Using the records below, copy every line that holds the string "camera".
(Beginning of DATA IN THIS EXERCISE)
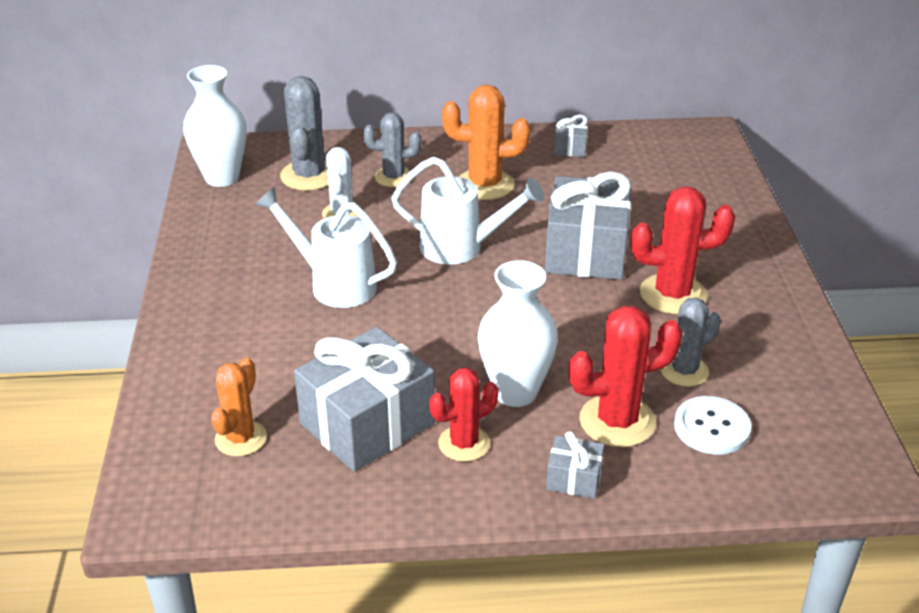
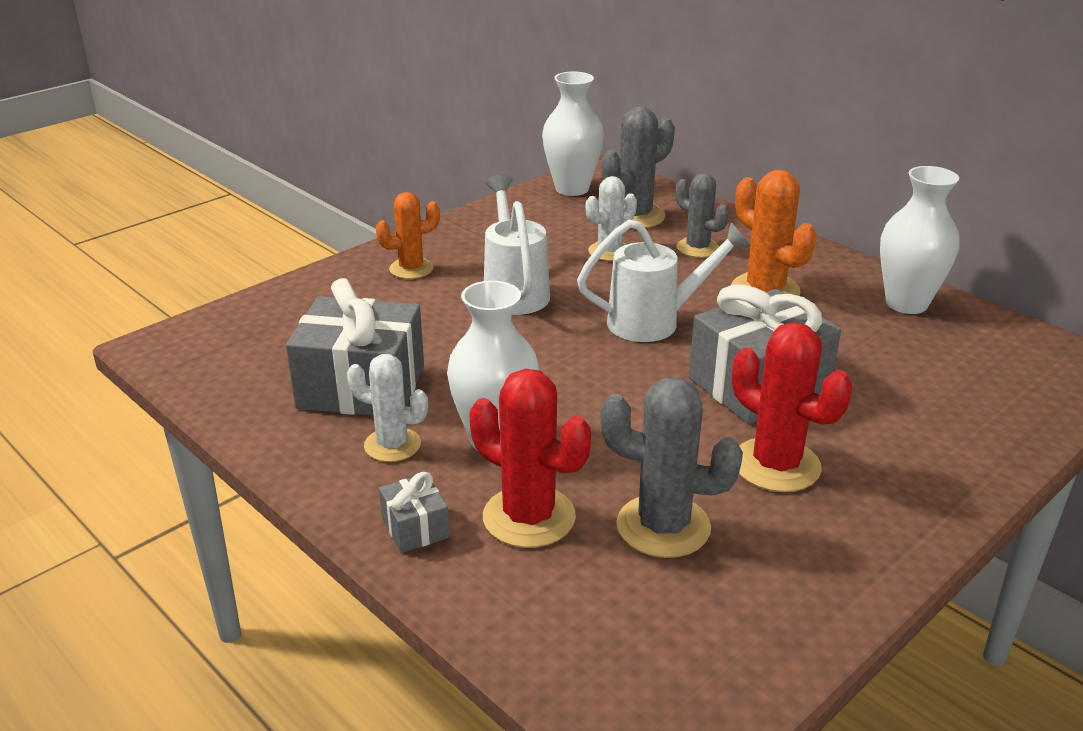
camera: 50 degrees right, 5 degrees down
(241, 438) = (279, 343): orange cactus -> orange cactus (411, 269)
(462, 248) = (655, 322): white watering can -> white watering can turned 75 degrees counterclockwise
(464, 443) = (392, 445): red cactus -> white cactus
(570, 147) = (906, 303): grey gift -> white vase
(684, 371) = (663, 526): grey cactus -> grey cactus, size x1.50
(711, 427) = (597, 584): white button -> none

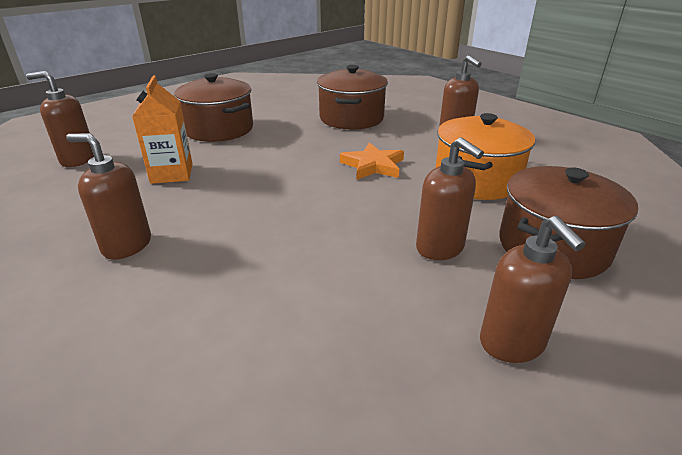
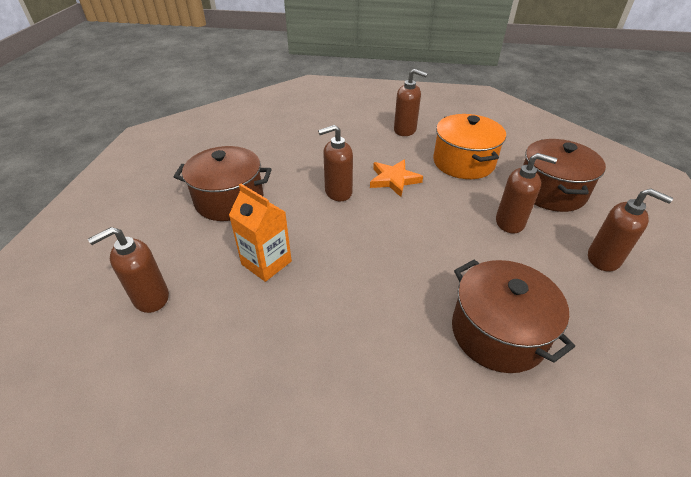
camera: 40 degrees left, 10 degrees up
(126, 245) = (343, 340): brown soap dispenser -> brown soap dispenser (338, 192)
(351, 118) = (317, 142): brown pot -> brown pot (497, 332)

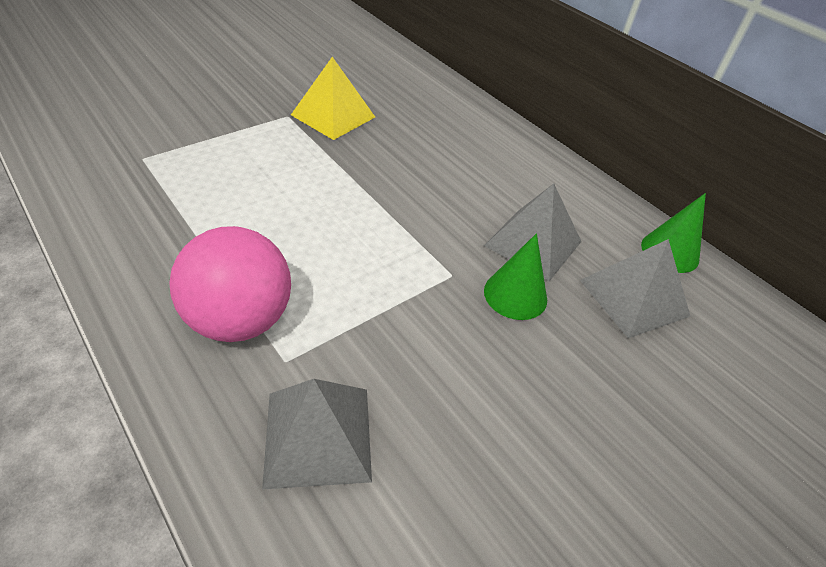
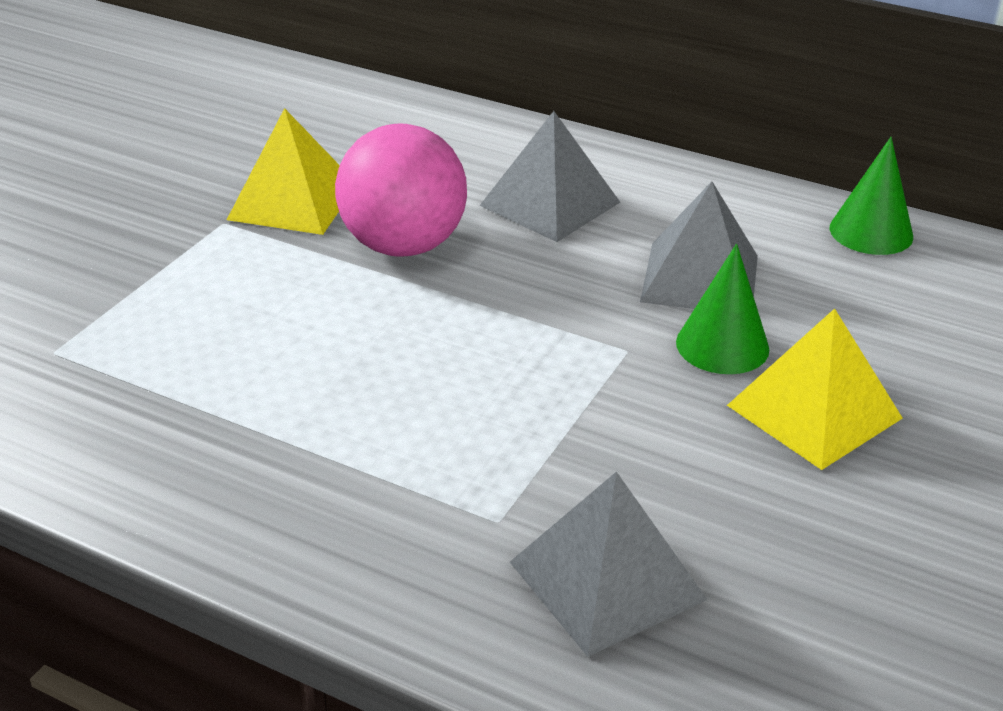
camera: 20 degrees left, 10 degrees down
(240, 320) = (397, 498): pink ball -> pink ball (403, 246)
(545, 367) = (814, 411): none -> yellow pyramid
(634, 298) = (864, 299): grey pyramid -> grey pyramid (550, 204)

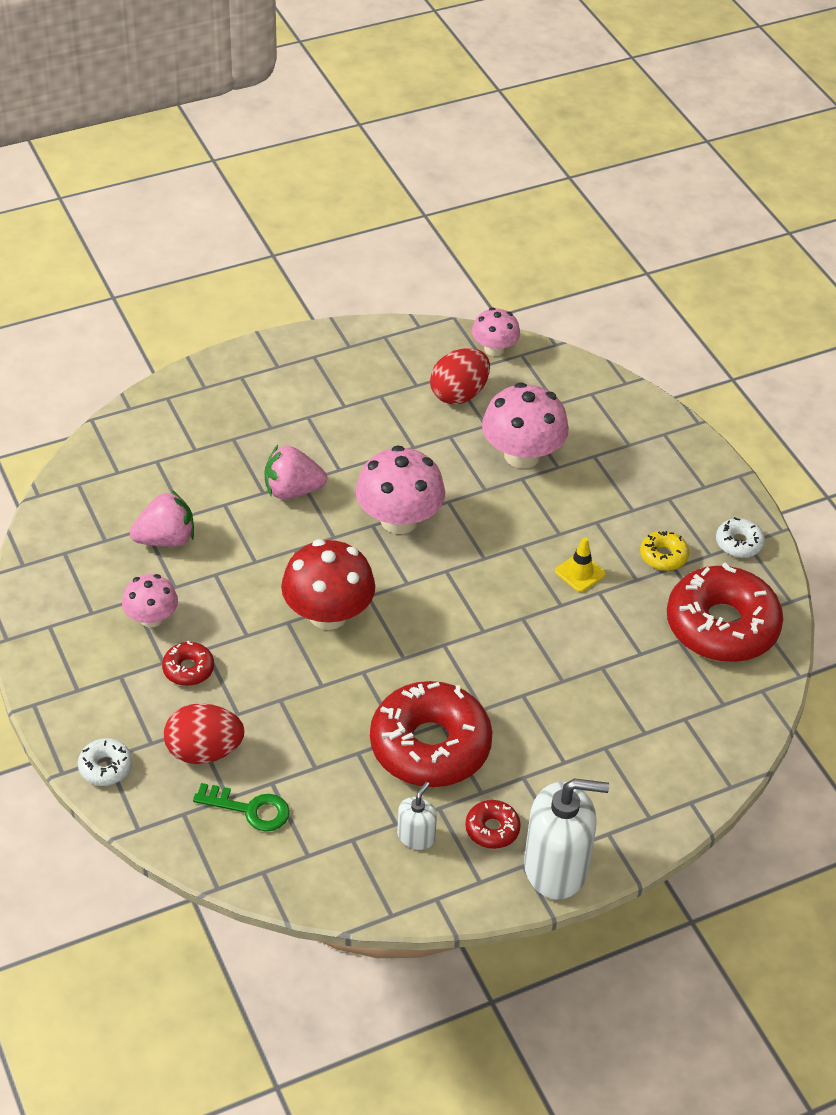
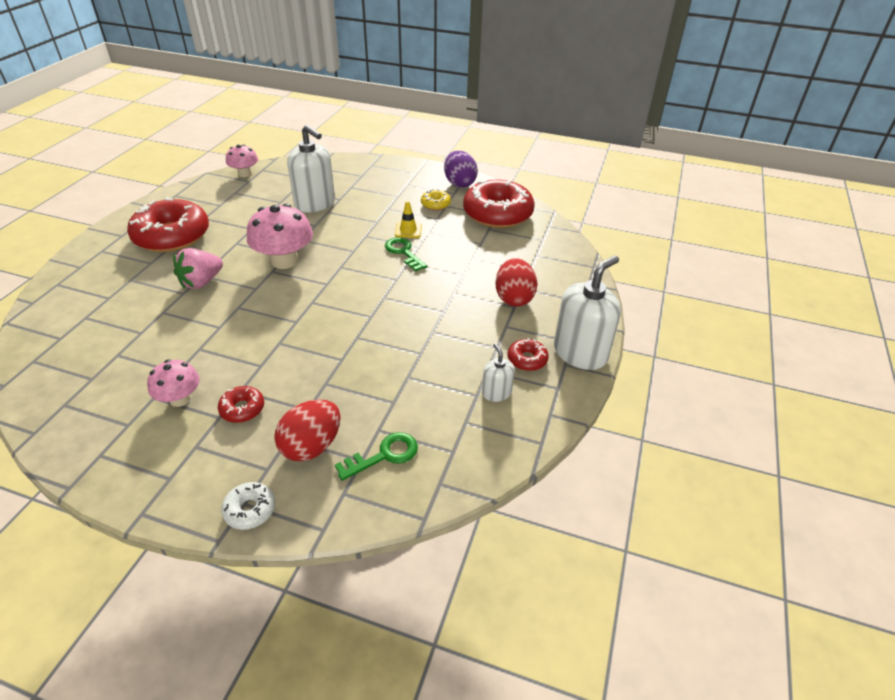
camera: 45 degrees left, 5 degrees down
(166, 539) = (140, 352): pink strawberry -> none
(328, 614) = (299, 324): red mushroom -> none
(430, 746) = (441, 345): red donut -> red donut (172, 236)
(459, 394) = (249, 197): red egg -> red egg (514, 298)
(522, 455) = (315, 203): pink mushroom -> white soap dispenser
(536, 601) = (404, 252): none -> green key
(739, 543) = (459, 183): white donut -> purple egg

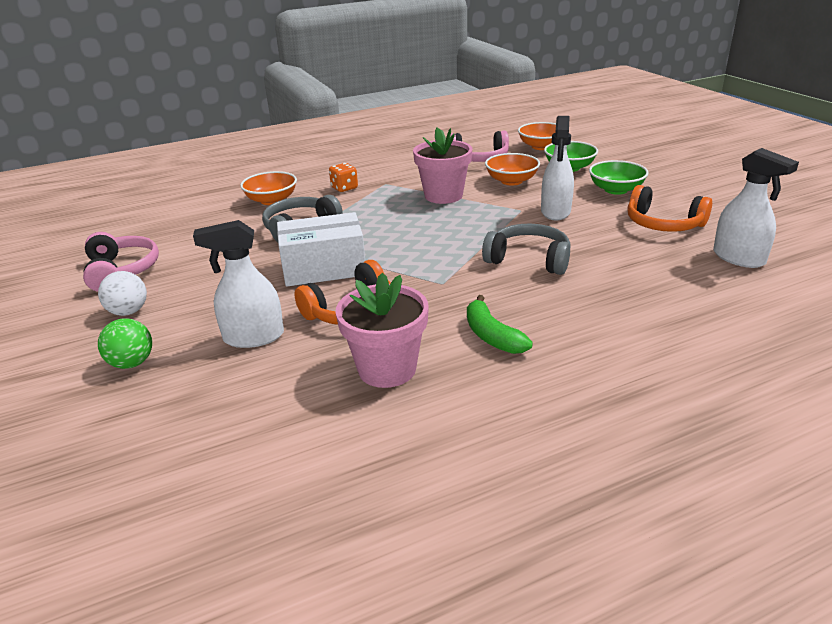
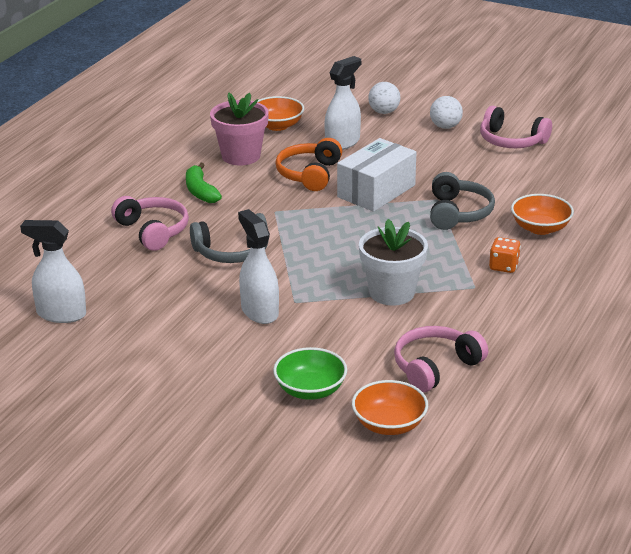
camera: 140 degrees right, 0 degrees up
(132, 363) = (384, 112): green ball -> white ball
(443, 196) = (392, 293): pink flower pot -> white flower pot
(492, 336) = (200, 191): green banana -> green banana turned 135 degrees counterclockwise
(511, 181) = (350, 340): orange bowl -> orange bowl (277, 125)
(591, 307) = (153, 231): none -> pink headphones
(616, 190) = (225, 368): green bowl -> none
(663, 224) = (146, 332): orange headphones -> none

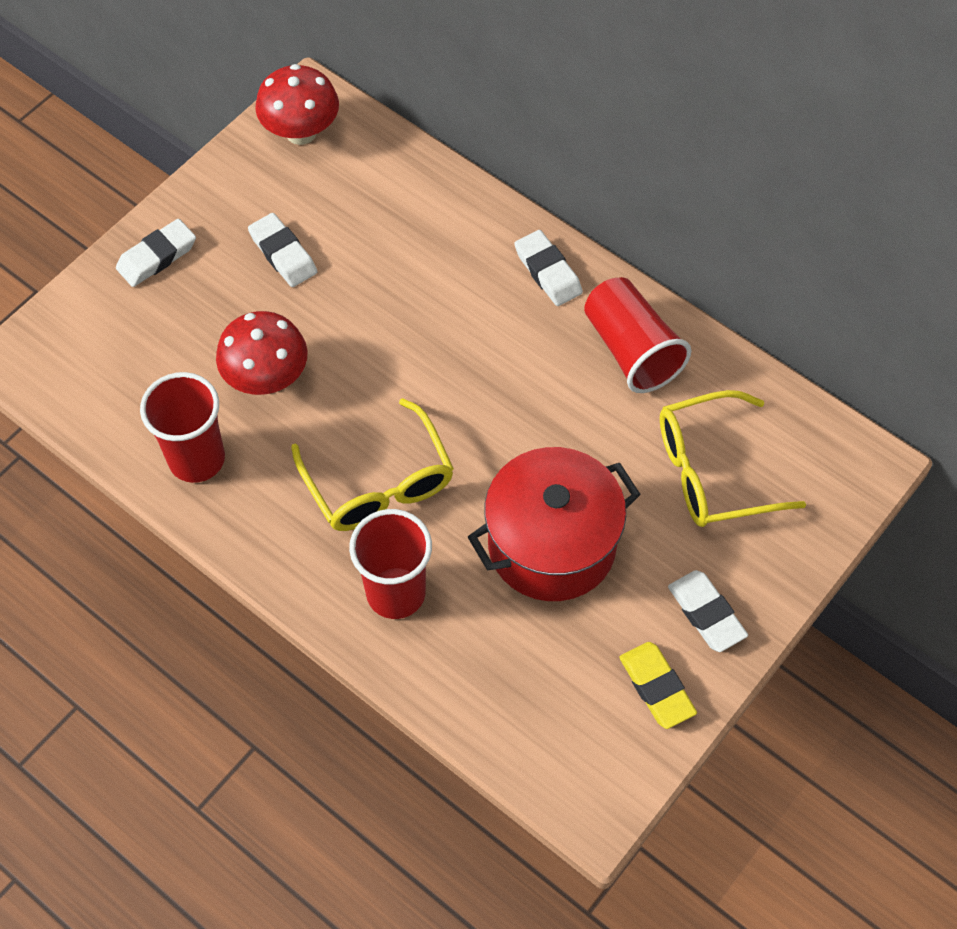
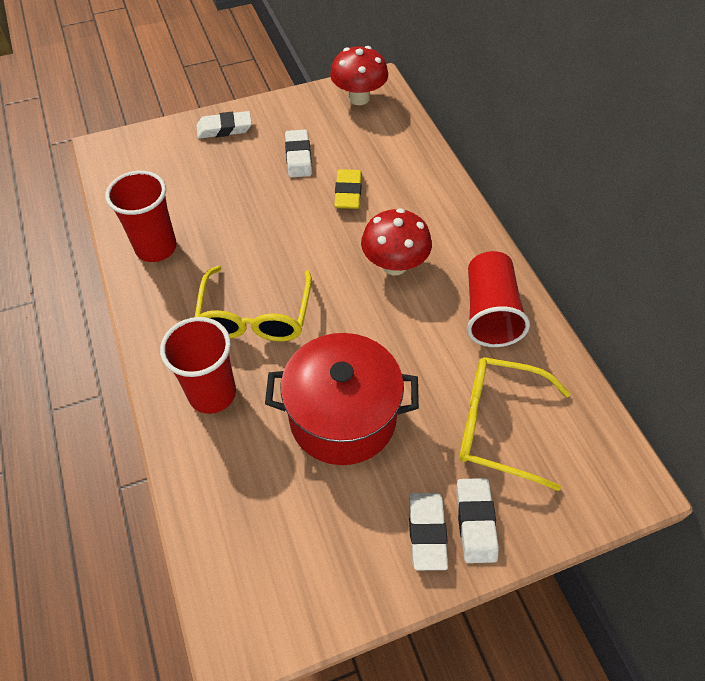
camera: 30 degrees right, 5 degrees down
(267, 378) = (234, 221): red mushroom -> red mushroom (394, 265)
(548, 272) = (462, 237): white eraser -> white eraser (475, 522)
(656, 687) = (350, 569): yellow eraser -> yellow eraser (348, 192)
(End of DATA IN THIS EXERCISE)
> OUTPUT OF THE TASK:
camera: 50 degrees right, 5 degrees down
camera: 40 degrees left, 10 degrees up
camera: 20 degrees left, 10 degrees down
camera: 45 degrees left, 5 degrees down
camera: 140 degrees right, 0 degrees up
camera: 30 degrees right, 5 degrees down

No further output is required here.